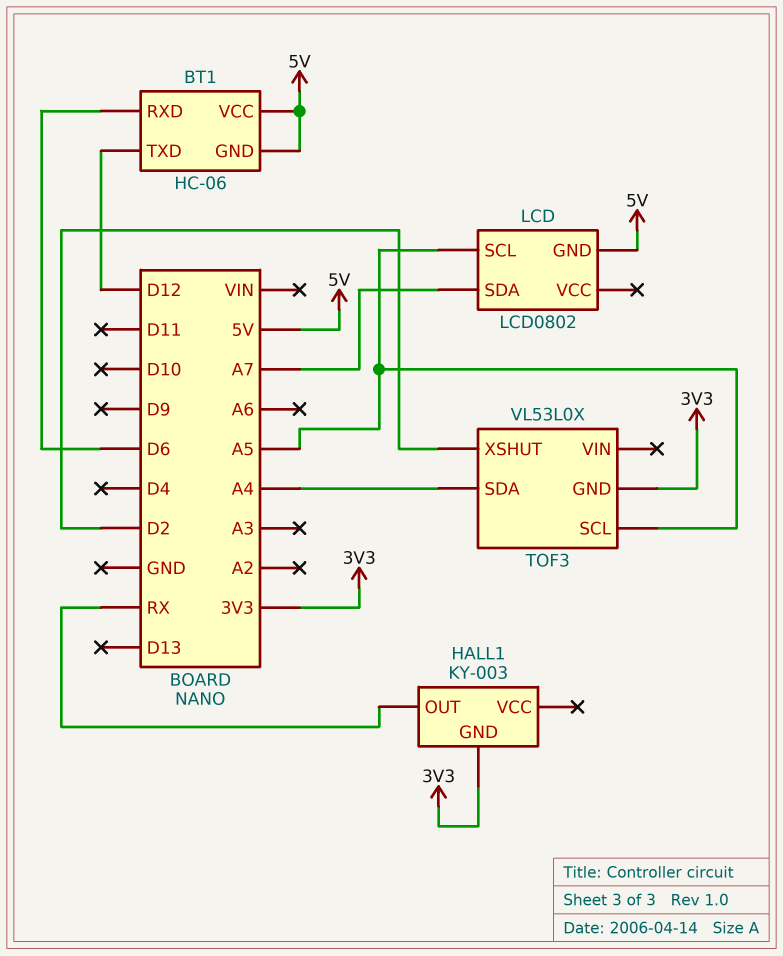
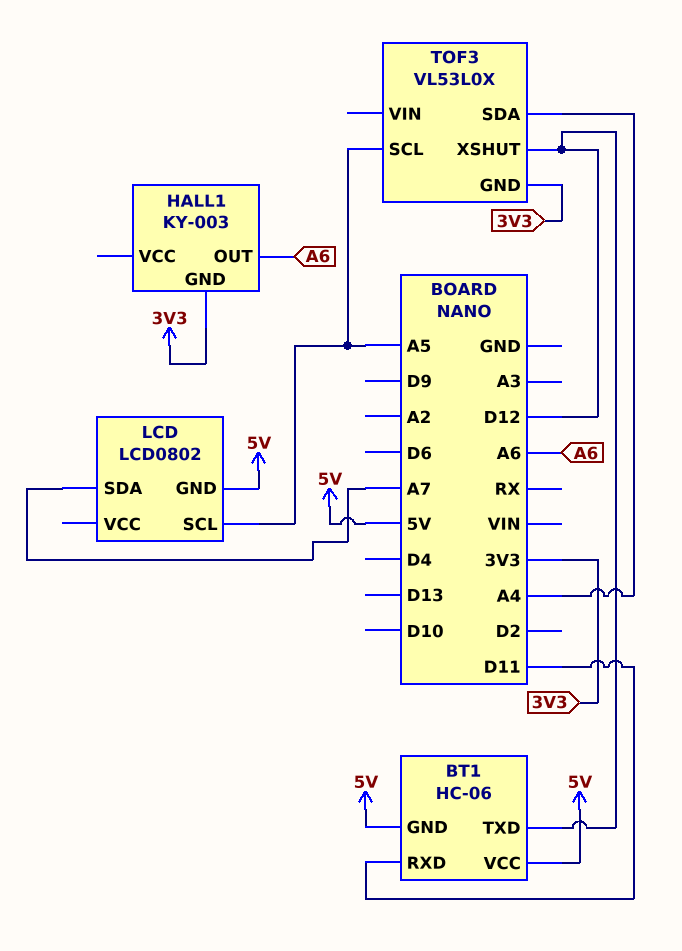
BT1 pin RXD: D6 -> D11
HALL1 pin OUT: RX -> A6
TOF3 pin XSHUT: D2 -> D12

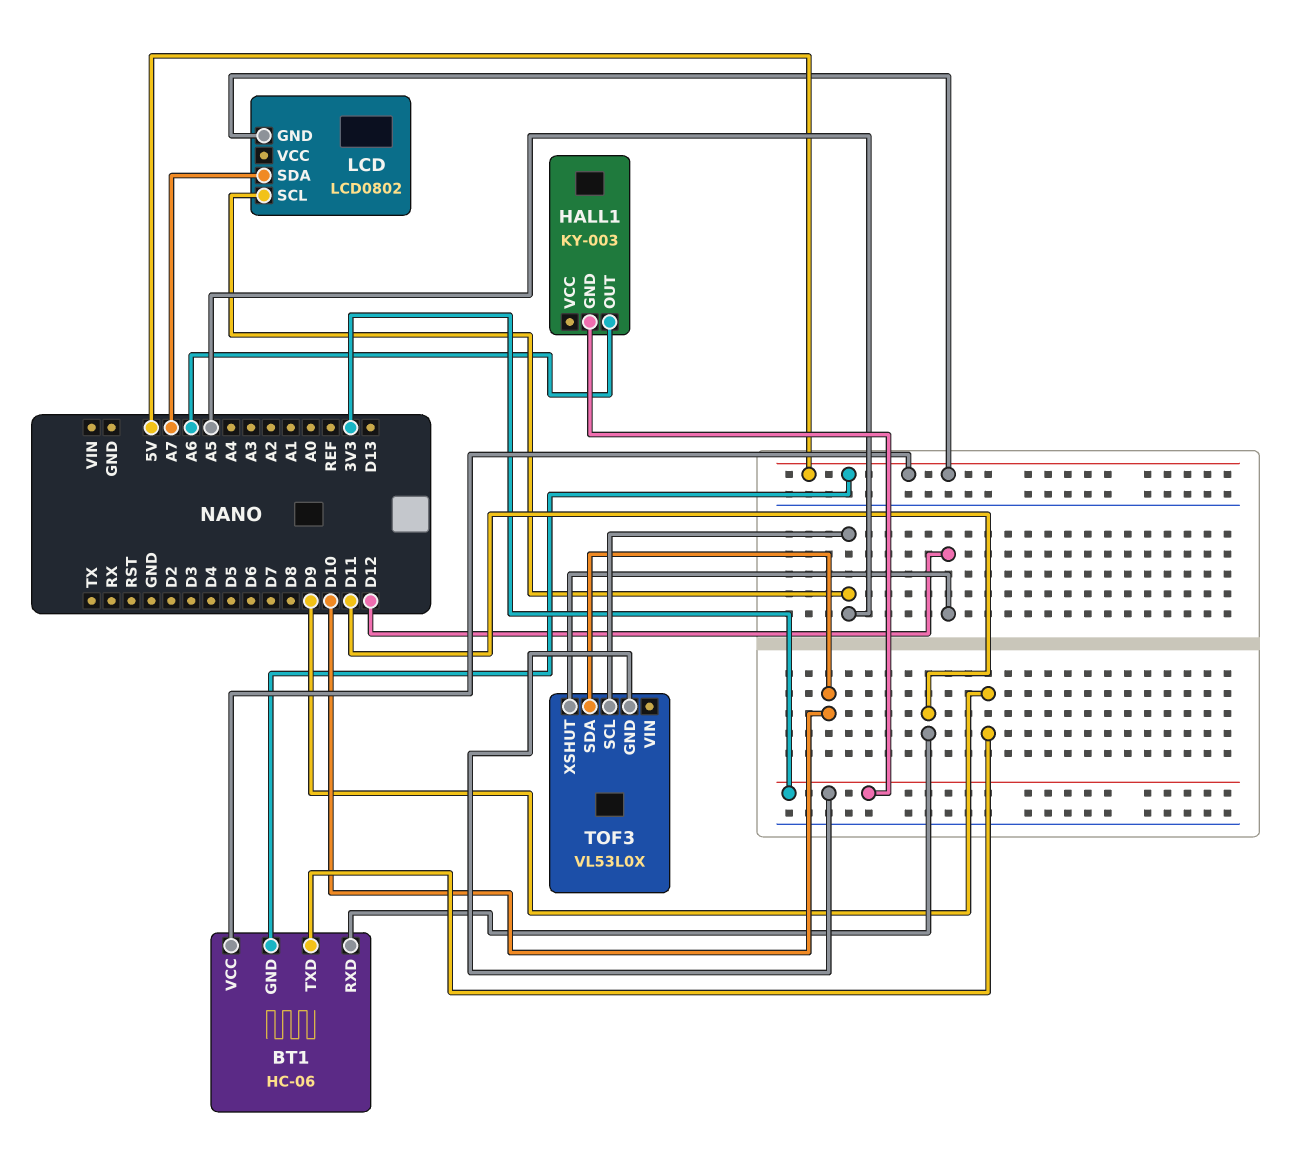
BT1 pin TXD: D12 -> D9
TOF3 pin SDA: A4 -> D10

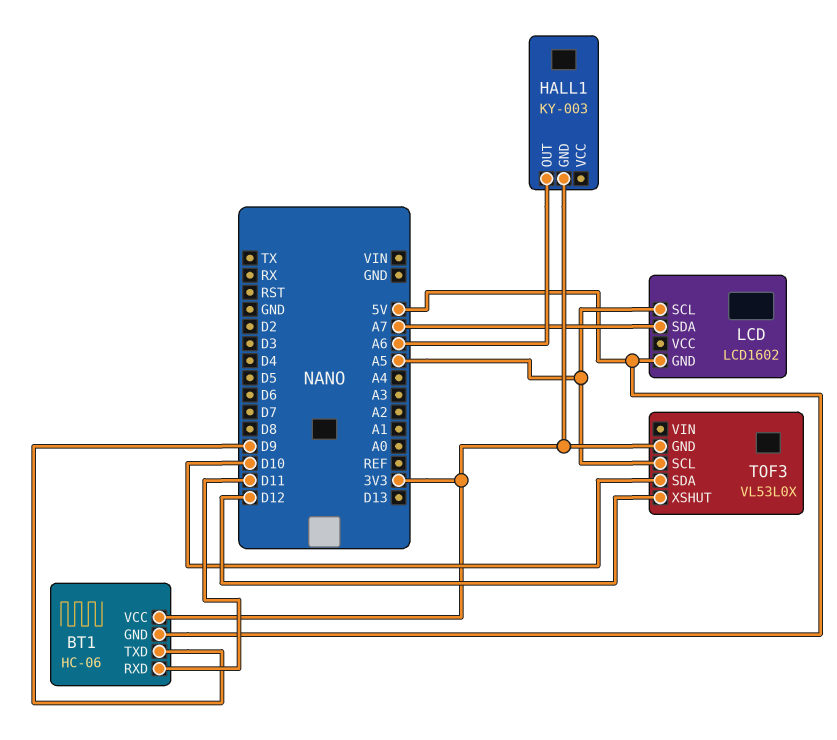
BT1 pin VCC: 5V -> 3V3
LCD: LCD0802 -> LCD1602

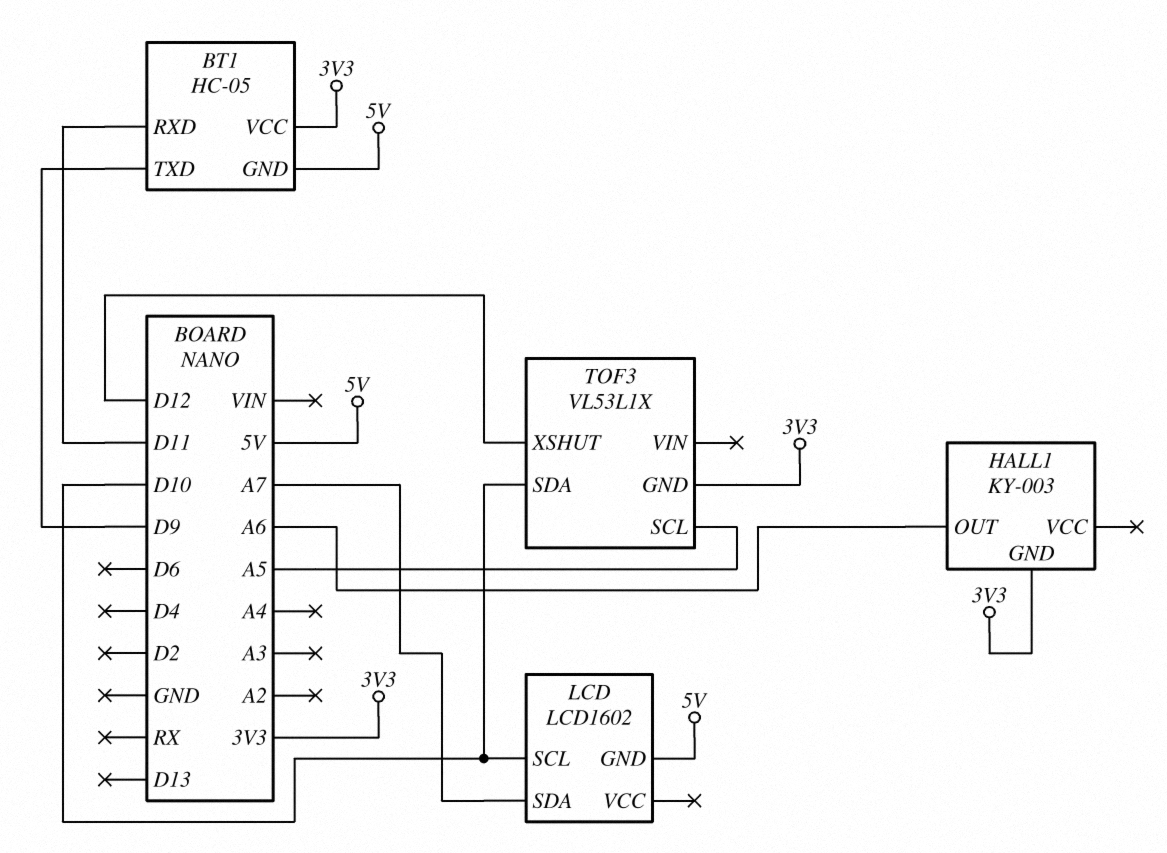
BT1: HC-06 -> HC-05
LCD pin SCL: A5 -> D10
TOF3: VL53L0X -> VL53L1X

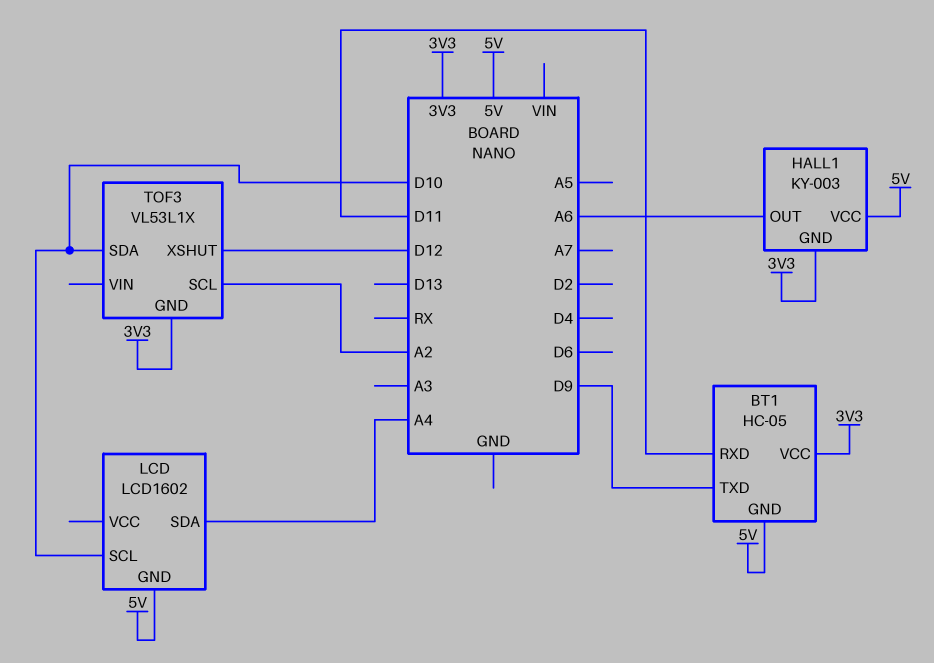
HALL1 pin VCC: none -> 5V
LCD pin SDA: A7 -> A4
TOF3 pin SCL: A5 -> A2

*****

▶ _TASK ITEM_
Would you write out each record above exactly, with no images?

▶ _ANSWER SECTION_
BT1 pin RXD: D6 -> D11
HALL1 pin OUT: RX -> A6
TOF3 pin XSHUT: D2 -> D12

BT1 pin TXD: D12 -> D9
TOF3 pin SDA: A4 -> D10

BT1 pin VCC: 5V -> 3V3
LCD: LCD0802 -> LCD1602

BT1: HC-06 -> HC-05
LCD pin SCL: A5 -> D10
TOF3: VL53L0X -> VL53L1X

HALL1 pin VCC: none -> 5V
LCD pin SDA: A7 -> A4
TOF3 pin SCL: A5 -> A2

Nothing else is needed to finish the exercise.